▶ **Modification records**
↓

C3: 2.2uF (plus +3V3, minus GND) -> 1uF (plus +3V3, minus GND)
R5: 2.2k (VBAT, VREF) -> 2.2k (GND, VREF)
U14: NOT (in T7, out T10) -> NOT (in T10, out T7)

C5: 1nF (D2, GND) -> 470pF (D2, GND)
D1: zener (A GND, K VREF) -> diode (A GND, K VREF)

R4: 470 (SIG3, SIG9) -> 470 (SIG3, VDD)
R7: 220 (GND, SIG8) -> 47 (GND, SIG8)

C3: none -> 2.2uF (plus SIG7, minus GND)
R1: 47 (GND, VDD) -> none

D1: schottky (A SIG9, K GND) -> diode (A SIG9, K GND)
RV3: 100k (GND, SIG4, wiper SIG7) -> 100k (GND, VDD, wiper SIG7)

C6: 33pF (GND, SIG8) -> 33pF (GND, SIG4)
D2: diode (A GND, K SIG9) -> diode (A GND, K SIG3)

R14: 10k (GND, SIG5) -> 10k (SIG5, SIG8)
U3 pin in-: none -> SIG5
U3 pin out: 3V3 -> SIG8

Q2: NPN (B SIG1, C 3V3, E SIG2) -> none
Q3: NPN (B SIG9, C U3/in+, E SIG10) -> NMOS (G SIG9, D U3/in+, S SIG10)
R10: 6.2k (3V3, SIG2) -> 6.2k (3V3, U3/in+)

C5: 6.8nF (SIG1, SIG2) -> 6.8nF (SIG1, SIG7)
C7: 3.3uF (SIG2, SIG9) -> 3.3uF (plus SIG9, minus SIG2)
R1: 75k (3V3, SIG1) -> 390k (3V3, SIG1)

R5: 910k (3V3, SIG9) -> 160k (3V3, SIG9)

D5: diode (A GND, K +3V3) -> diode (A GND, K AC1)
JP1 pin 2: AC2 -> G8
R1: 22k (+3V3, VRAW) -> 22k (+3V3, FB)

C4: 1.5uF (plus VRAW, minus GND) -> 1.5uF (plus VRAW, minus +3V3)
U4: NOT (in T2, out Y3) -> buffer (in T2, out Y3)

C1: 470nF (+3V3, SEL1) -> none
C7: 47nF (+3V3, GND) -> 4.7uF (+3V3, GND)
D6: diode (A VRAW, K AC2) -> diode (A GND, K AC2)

↑

▶ **Work to be completed**
Each entry should be reproduced in the output exactly.

▶ **Answer section**
C3: 2.2uF (plus +3V3, minus GND) -> 1uF (plus +3V3, minus GND)
R5: 2.2k (VBAT, VREF) -> 2.2k (GND, VREF)
U14: NOT (in T7, out T10) -> NOT (in T10, out T7)

C5: 1nF (D2, GND) -> 470pF (D2, GND)
D1: zener (A GND, K VREF) -> diode (A GND, K VREF)

R4: 470 (SIG3, SIG9) -> 470 (SIG3, VDD)
R7: 220 (GND, SIG8) -> 47 (GND, SIG8)

C3: none -> 2.2uF (plus SIG7, minus GND)
R1: 47 (GND, VDD) -> none

D1: schottky (A SIG9, K GND) -> diode (A SIG9, K GND)
RV3: 100k (GND, SIG4, wiper SIG7) -> 100k (GND, VDD, wiper SIG7)

C6: 33pF (GND, SIG8) -> 33pF (GND, SIG4)
D2: diode (A GND, K SIG9) -> diode (A GND, K SIG3)

R14: 10k (GND, SIG5) -> 10k (SIG5, SIG8)
U3 pin in-: none -> SIG5
U3 pin out: 3V3 -> SIG8

Q2: NPN (B SIG1, C 3V3, E SIG2) -> none
Q3: NPN (B SIG9, C U3/in+, E SIG10) -> NMOS (G SIG9, D U3/in+, S SIG10)
R10: 6.2k (3V3, SIG2) -> 6.2k (3V3, U3/in+)

C5: 6.8nF (SIG1, SIG2) -> 6.8nF (SIG1, SIG7)
C7: 3.3uF (SIG2, SIG9) -> 3.3uF (plus SIG9, minus SIG2)
R1: 75k (3V3, SIG1) -> 390k (3V3, SIG1)

R5: 910k (3V3, SIG9) -> 160k (3V3, SIG9)

D5: diode (A GND, K +3V3) -> diode (A GND, K AC1)
JP1 pin 2: AC2 -> G8
R1: 22k (+3V3, VRAW) -> 22k (+3V3, FB)

C4: 1.5uF (plus VRAW, minus GND) -> 1.5uF (plus VRAW, minus +3V3)
U4: NOT (in T2, out Y3) -> buffer (in T2, out Y3)

C1: 470nF (+3V3, SEL1) -> none
C7: 47nF (+3V3, GND) -> 4.7uF (+3V3, GND)
D6: diode (A VRAW, K AC2) -> diode (A GND, K AC2)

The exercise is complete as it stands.